■ Stored data ■
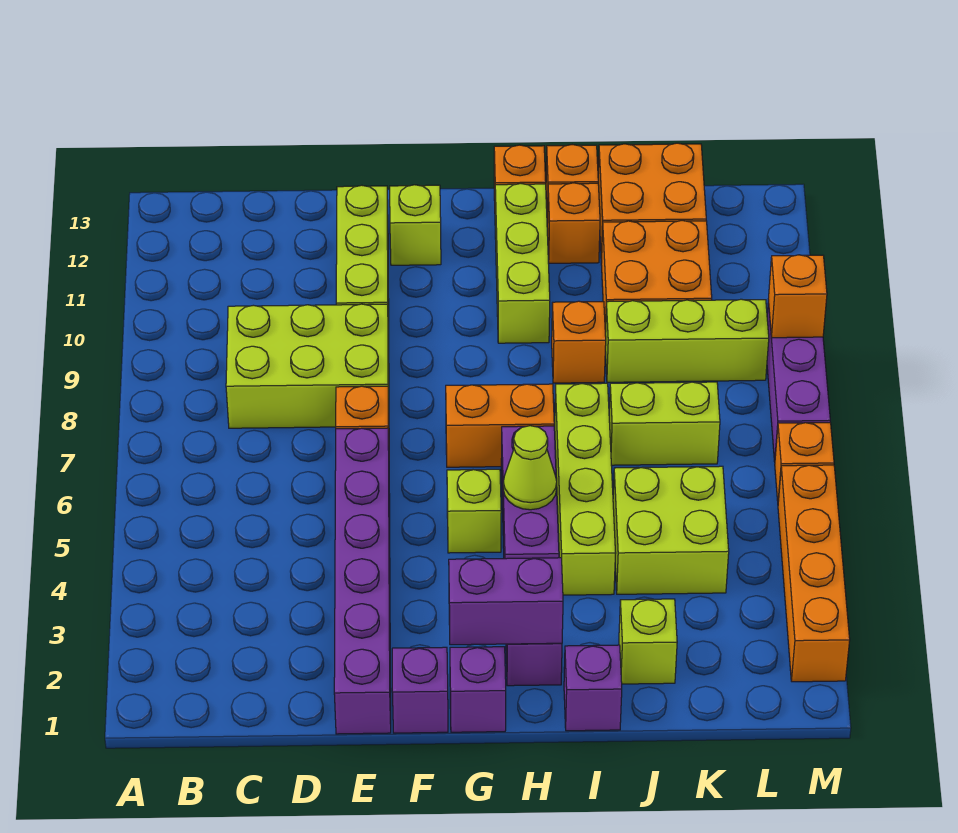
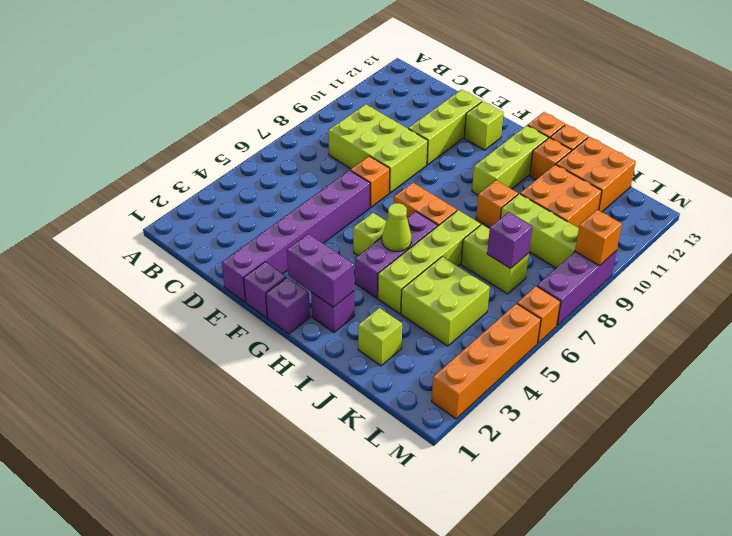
purple brick I1 level 1 -> purple brick K7 level 2

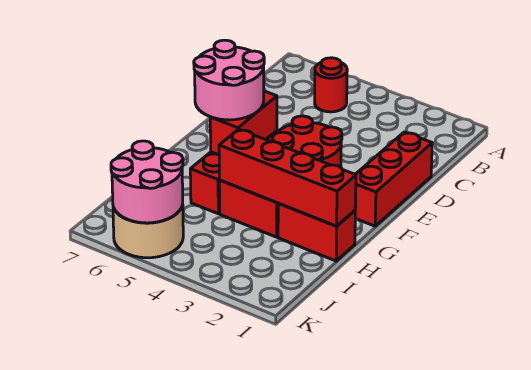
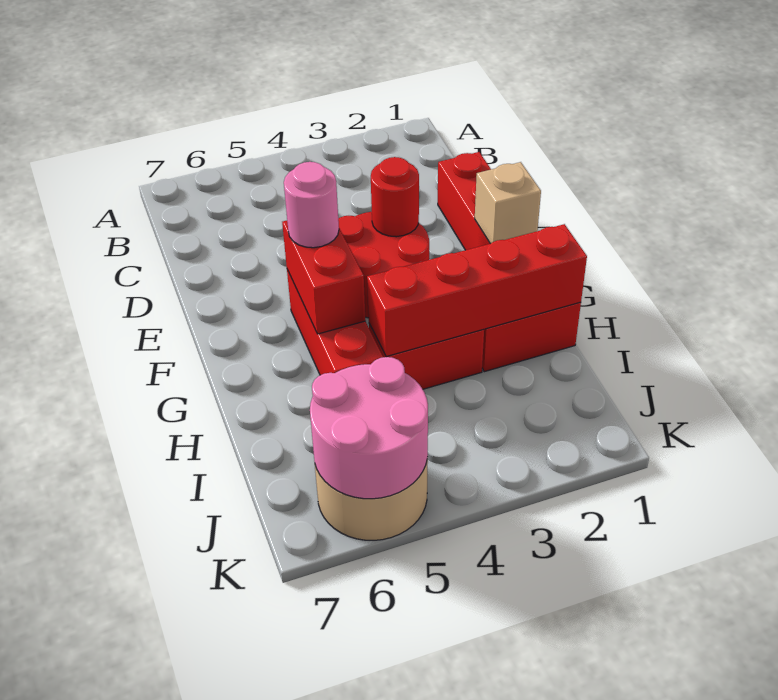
red round brick B5 level 1 -> red round brick E3 level 2
none -> tan brick F1 level 2
pink round brick F5:G6 level 3 -> pink round brick F5 level 3

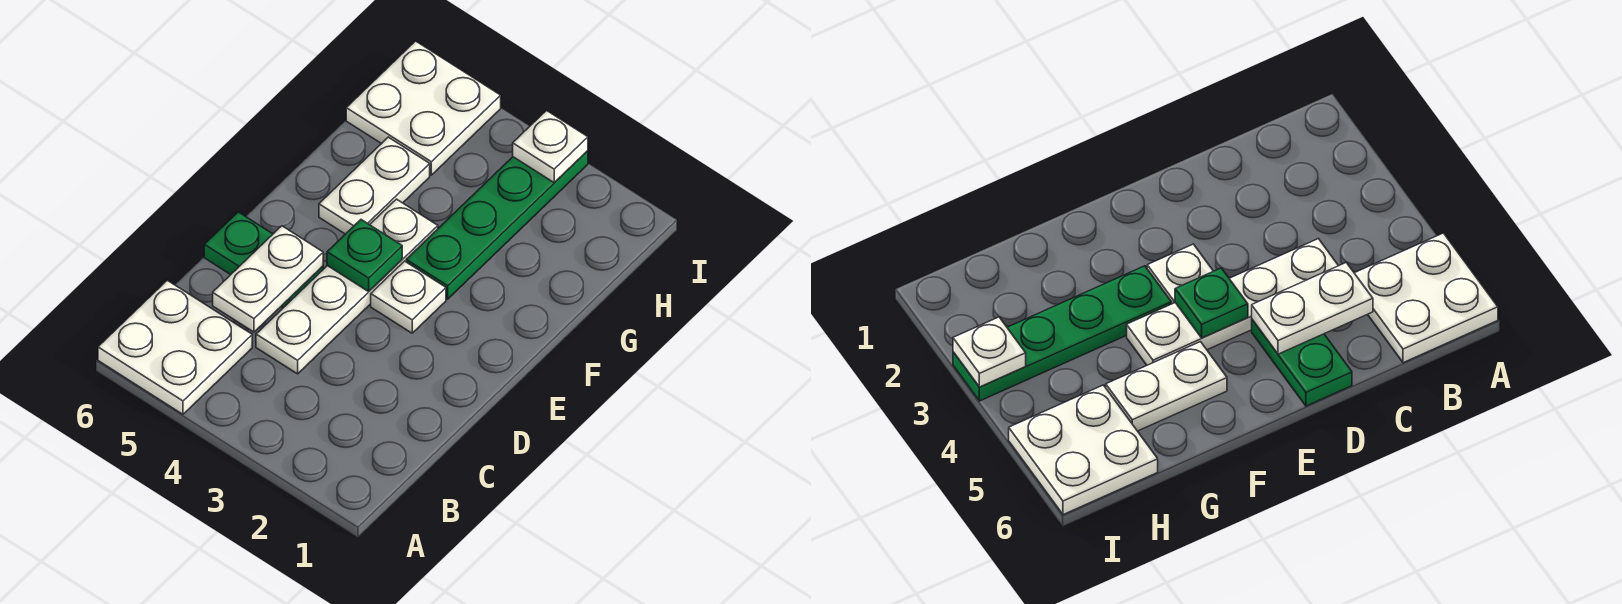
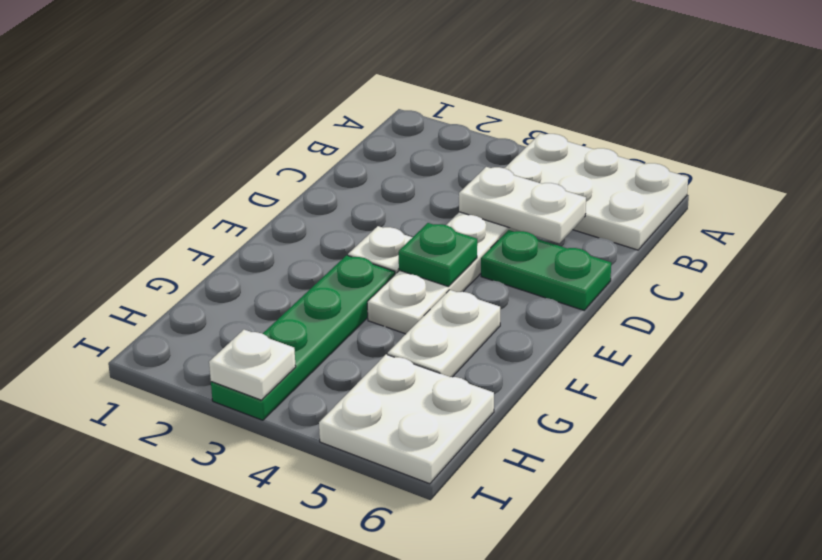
white plate A5:B6 level 1 -> white plate A4:B6 level 1
white plate C5:D5 level 2 -> white plate C4:C5 level 2

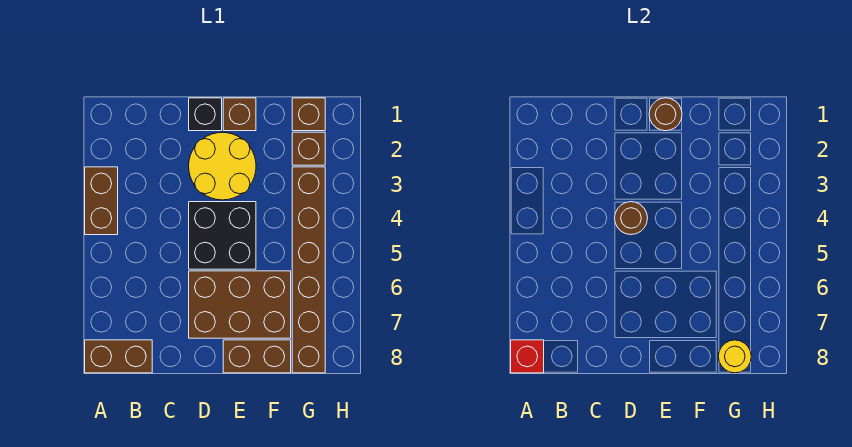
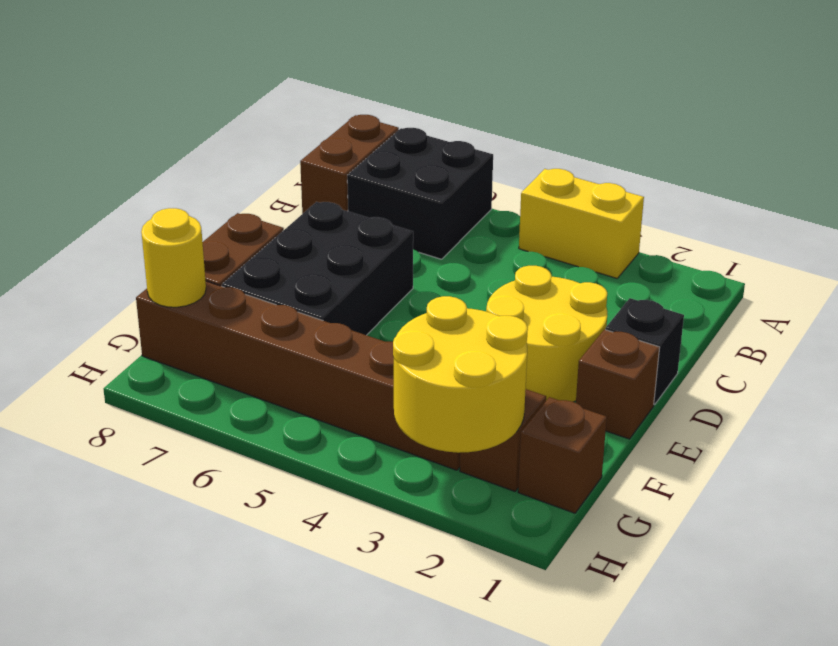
brown brick A3:A4 level 1 -> yellow brick A3:A4 level 1
red brick A8 level 2 -> none
black brick D4:E5 level 1 -> black brick A6:B7 level 1
brown round brick D4 level 2 -> none
brown brick D6:F7 level 1 -> black brick D6:F7 level 1
brown round brick E1 level 2 -> none
none -> yellow round brick G2:H3 level 2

■ Work request ■
Copy exactly, and only, the lines from the line containing "white plate C5:D5" through the final line of the material above, with no pictures.

■ Response to the exercise ■
white plate C5:D5 level 2 -> white plate C4:C5 level 2

brown brick A3:A4 level 1 -> yellow brick A3:A4 level 1
red brick A8 level 2 -> none
black brick D4:E5 level 1 -> black brick A6:B7 level 1
brown round brick D4 level 2 -> none
brown brick D6:F7 level 1 -> black brick D6:F7 level 1
brown round brick E1 level 2 -> none
none -> yellow round brick G2:H3 level 2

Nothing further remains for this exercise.